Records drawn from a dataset
========================

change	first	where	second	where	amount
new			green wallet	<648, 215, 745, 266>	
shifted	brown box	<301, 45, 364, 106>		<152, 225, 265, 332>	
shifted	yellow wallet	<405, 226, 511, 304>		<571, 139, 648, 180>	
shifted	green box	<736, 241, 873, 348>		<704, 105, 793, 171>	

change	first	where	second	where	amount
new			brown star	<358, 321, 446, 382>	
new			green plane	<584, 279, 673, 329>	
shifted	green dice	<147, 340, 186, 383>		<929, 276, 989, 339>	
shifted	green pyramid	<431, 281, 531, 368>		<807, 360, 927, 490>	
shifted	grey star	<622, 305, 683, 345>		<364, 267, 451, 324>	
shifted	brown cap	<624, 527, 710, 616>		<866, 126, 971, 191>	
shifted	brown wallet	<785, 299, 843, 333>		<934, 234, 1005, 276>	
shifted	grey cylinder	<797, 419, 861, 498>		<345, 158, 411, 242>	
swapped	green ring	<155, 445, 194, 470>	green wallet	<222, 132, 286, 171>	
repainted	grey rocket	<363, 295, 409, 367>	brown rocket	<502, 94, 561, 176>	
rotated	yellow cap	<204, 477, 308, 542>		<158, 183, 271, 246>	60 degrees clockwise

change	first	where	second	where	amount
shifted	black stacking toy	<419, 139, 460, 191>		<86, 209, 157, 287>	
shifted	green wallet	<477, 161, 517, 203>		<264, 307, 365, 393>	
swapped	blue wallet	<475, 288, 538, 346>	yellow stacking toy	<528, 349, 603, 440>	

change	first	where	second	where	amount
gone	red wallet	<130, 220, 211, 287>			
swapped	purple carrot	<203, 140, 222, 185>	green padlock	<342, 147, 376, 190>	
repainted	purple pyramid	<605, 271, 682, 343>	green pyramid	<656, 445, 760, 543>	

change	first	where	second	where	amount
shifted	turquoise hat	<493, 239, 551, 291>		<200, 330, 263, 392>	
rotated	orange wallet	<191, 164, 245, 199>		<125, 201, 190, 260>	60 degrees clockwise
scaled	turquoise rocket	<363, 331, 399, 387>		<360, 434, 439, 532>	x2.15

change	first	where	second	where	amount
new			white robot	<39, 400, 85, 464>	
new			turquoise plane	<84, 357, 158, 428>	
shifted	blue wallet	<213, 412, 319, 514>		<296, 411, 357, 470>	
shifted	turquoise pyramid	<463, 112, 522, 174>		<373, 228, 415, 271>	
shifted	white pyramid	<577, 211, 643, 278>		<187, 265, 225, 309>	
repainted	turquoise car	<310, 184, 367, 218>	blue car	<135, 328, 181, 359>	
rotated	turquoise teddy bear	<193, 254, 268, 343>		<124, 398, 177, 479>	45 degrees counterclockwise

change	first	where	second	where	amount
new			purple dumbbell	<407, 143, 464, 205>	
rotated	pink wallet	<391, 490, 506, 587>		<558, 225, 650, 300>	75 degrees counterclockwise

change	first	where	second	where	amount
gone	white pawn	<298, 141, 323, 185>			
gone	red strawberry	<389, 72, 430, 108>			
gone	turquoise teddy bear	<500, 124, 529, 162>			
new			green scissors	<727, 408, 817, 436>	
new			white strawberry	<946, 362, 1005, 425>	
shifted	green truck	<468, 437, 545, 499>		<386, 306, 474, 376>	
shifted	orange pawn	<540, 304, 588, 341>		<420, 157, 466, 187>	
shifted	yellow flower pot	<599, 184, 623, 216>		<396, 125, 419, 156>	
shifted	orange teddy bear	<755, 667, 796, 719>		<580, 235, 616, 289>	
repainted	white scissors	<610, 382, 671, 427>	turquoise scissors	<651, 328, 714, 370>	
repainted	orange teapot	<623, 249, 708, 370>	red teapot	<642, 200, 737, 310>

========================

→ **TASK OBJECTIVE**:
Your reply must be a faithful copy of each entry above.

→ **WRITTEN SOLUTION**:
change	first	where	second	where	amount
new			green wallet	<648, 215, 745, 266>	
shifted	brown box	<301, 45, 364, 106>		<152, 225, 265, 332>	
shifted	yellow wallet	<405, 226, 511, 304>		<571, 139, 648, 180>	
shifted	green box	<736, 241, 873, 348>		<704, 105, 793, 171>	

change	first	where	second	where	amount
new			brown star	<358, 321, 446, 382>	
new			green plane	<584, 279, 673, 329>	
shifted	green dice	<147, 340, 186, 383>		<929, 276, 989, 339>	
shifted	green pyramid	<431, 281, 531, 368>		<807, 360, 927, 490>	
shifted	grey star	<622, 305, 683, 345>		<364, 267, 451, 324>	
shifted	brown cap	<624, 527, 710, 616>		<866, 126, 971, 191>	
shifted	brown wallet	<785, 299, 843, 333>		<934, 234, 1005, 276>	
shifted	grey cylinder	<797, 419, 861, 498>		<345, 158, 411, 242>	
swapped	green ring	<155, 445, 194, 470>	green wallet	<222, 132, 286, 171>	
repainted	grey rocket	<363, 295, 409, 367>	brown rocket	<502, 94, 561, 176>	
rotated	yellow cap	<204, 477, 308, 542>		<158, 183, 271, 246>	60 degrees clockwise

change	first	where	second	where	amount
shifted	black stacking toy	<419, 139, 460, 191>		<86, 209, 157, 287>	
shifted	green wallet	<477, 161, 517, 203>		<264, 307, 365, 393>	
swapped	blue wallet	<475, 288, 538, 346>	yellow stacking toy	<528, 349, 603, 440>	

change	first	where	second	where	amount
gone	red wallet	<130, 220, 211, 287>			
swapped	purple carrot	<203, 140, 222, 185>	green padlock	<342, 147, 376, 190>	
repainted	purple pyramid	<605, 271, 682, 343>	green pyramid	<656, 445, 760, 543>	

change	first	where	second	where	amount
shifted	turquoise hat	<493, 239, 551, 291>		<200, 330, 263, 392>	
rotated	orange wallet	<191, 164, 245, 199>		<125, 201, 190, 260>	60 degrees clockwise
scaled	turquoise rocket	<363, 331, 399, 387>		<360, 434, 439, 532>	x2.15

change	first	where	second	where	amount
new			white robot	<39, 400, 85, 464>	
new			turquoise plane	<84, 357, 158, 428>	
shifted	blue wallet	<213, 412, 319, 514>		<296, 411, 357, 470>	
shifted	turquoise pyramid	<463, 112, 522, 174>		<373, 228, 415, 271>	
shifted	white pyramid	<577, 211, 643, 278>		<187, 265, 225, 309>	
repainted	turquoise car	<310, 184, 367, 218>	blue car	<135, 328, 181, 359>	
rotated	turquoise teddy bear	<193, 254, 268, 343>		<124, 398, 177, 479>	45 degrees counterclockwise

change	first	where	second	where	amount
new			purple dumbbell	<407, 143, 464, 205>	
rotated	pink wallet	<391, 490, 506, 587>		<558, 225, 650, 300>	75 degrees counterclockwise

change	first	where	second	where	amount
gone	white pawn	<298, 141, 323, 185>			
gone	red strawberry	<389, 72, 430, 108>			
gone	turquoise teddy bear	<500, 124, 529, 162>			
new			green scissors	<727, 408, 817, 436>	
new			white strawberry	<946, 362, 1005, 425>	
shifted	green truck	<468, 437, 545, 499>		<386, 306, 474, 376>	
shifted	orange pawn	<540, 304, 588, 341>		<420, 157, 466, 187>	
shifted	yellow flower pot	<599, 184, 623, 216>		<396, 125, 419, 156>	
shifted	orange teddy bear	<755, 667, 796, 719>		<580, 235, 616, 289>	
repainted	white scissors	<610, 382, 671, 427>	turquoise scissors	<651, 328, 714, 370>	
repainted	orange teapot	<623, 249, 708, 370>	red teapot	<642, 200, 737, 310>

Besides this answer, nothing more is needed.